• _Prompt_
Pick out all lines of the entries that include the word "diode" and copy them.

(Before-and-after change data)

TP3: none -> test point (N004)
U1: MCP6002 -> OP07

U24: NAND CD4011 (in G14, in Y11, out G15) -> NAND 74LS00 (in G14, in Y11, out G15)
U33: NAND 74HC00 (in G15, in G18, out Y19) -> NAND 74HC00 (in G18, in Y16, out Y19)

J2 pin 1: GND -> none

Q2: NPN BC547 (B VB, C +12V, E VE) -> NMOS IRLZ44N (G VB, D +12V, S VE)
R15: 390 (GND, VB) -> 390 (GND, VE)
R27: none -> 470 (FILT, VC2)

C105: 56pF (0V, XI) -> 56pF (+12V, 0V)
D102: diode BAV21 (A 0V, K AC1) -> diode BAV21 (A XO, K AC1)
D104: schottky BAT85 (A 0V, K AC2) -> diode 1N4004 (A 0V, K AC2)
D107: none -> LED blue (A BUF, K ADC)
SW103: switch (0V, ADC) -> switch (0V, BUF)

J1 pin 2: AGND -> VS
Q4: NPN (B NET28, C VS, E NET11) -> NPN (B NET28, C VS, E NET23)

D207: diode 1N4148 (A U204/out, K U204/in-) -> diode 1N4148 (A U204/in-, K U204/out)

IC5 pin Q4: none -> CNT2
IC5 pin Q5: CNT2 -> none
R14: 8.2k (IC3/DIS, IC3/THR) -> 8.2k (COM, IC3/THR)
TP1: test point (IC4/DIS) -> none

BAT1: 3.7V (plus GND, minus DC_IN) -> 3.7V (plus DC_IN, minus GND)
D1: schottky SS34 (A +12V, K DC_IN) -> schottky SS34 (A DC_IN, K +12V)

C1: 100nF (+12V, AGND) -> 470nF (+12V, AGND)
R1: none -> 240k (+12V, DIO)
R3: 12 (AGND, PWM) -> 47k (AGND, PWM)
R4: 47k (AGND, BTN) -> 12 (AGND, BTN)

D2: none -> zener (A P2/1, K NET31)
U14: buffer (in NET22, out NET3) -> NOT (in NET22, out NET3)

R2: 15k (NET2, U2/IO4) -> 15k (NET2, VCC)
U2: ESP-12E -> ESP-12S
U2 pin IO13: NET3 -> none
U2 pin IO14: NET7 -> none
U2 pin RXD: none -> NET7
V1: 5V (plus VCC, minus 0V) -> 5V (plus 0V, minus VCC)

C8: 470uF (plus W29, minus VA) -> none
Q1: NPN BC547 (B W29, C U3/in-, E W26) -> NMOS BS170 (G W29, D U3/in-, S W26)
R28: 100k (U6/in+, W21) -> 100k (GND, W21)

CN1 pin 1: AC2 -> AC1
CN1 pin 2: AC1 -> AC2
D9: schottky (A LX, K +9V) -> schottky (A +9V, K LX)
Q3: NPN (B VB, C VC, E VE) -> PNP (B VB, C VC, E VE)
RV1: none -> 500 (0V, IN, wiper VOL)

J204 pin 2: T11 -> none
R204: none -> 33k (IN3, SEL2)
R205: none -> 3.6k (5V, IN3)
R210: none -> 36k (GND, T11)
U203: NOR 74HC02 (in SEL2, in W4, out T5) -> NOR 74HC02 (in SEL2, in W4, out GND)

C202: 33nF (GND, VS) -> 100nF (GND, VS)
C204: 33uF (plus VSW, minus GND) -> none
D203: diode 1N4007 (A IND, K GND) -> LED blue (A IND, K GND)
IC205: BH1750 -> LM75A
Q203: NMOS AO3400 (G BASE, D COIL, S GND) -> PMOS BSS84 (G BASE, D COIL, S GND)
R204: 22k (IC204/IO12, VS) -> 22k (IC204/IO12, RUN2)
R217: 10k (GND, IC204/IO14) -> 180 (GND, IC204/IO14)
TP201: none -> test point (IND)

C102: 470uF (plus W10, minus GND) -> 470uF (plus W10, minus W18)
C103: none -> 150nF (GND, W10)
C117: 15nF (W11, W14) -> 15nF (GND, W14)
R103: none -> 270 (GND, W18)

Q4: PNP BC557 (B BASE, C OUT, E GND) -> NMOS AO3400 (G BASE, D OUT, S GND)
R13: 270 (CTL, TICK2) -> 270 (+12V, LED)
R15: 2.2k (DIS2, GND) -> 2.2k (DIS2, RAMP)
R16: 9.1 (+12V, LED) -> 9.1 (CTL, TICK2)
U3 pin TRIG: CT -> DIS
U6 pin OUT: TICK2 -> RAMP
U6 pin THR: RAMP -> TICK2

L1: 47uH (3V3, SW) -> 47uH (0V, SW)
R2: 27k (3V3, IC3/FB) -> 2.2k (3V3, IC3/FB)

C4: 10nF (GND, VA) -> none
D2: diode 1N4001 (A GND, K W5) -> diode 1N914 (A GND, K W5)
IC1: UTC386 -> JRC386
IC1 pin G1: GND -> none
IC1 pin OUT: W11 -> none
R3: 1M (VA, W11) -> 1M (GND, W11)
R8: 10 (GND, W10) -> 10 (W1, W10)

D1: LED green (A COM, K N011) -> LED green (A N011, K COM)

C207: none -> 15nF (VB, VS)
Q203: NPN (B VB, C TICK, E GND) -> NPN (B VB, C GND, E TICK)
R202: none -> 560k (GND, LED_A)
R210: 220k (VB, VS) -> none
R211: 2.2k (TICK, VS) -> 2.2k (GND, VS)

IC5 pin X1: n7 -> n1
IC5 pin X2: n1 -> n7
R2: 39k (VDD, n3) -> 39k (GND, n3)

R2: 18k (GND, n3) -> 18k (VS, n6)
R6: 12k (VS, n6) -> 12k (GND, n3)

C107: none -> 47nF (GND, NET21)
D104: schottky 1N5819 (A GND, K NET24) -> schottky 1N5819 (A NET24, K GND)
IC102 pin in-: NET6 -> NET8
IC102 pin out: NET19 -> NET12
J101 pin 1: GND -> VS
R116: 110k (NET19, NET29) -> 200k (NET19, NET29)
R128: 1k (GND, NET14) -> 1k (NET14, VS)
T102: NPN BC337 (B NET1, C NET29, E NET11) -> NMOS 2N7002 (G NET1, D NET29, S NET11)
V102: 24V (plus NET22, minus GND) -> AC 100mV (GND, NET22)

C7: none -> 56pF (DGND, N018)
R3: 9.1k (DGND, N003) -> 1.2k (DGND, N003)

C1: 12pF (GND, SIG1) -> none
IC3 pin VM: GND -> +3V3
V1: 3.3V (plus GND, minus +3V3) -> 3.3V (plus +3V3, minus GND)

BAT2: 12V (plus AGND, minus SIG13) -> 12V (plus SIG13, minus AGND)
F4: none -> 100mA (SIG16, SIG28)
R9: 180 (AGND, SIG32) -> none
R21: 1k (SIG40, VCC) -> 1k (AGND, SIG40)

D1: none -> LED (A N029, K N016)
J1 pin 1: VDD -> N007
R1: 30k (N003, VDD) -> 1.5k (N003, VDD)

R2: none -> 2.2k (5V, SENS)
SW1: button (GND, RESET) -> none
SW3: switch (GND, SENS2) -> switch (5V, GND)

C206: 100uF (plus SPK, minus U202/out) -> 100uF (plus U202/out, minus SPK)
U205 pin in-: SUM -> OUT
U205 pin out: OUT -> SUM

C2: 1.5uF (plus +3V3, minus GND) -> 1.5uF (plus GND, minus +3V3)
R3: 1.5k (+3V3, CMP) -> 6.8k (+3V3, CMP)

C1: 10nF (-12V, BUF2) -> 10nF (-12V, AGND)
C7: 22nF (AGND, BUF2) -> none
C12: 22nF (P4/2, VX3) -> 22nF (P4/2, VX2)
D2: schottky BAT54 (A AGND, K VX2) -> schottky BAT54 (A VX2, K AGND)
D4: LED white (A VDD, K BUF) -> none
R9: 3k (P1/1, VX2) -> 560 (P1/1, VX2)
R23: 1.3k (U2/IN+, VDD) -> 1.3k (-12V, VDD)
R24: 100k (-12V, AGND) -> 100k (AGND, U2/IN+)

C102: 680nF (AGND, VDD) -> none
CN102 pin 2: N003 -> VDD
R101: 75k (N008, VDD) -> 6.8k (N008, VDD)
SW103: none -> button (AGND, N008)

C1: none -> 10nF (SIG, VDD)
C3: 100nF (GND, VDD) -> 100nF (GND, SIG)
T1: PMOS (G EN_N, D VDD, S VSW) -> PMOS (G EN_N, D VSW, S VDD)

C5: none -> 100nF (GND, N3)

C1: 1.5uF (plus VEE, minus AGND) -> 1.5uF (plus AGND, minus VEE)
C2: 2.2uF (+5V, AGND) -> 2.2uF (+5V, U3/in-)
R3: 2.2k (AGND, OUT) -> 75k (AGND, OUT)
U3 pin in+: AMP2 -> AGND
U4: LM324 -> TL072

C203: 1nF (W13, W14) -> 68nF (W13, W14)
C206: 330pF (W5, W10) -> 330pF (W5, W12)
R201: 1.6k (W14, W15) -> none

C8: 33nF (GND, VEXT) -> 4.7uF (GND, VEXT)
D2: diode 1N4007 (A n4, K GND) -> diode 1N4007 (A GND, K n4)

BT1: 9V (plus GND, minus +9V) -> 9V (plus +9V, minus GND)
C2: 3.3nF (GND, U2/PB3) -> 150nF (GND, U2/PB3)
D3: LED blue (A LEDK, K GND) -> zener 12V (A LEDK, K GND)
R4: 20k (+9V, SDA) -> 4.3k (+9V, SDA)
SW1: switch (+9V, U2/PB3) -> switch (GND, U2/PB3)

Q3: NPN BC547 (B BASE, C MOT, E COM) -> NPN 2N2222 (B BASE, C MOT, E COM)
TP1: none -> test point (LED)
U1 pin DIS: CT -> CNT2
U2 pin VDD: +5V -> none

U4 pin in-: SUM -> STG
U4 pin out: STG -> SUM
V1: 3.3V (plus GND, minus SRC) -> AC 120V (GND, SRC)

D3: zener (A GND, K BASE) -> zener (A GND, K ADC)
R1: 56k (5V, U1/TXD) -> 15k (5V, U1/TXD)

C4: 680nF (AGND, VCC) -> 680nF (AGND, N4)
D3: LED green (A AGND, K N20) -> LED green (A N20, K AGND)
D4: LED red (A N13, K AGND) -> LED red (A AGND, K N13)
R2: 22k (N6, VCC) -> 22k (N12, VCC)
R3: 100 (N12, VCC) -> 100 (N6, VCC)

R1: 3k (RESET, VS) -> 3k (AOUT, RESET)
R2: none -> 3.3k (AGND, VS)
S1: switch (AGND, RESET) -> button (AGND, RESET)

• _Result for this task_
D102: diode BAV21 (A 0V, K AC1) -> diode BAV21 (A XO, K AC1)
D104: schottky BAT85 (A 0V, K AC2) -> diode 1N4004 (A 0V, K AC2)
D207: diode 1N4148 (A U204/out, K U204/in-) -> diode 1N4148 (A U204/in-, K U204/out)
D203: diode 1N4007 (A IND, K GND) -> LED blue (A IND, K GND)
D2: diode 1N4001 (A GND, K W5) -> diode 1N914 (A GND, K W5)
D2: diode 1N4007 (A n4, K GND) -> diode 1N4007 (A GND, K n4)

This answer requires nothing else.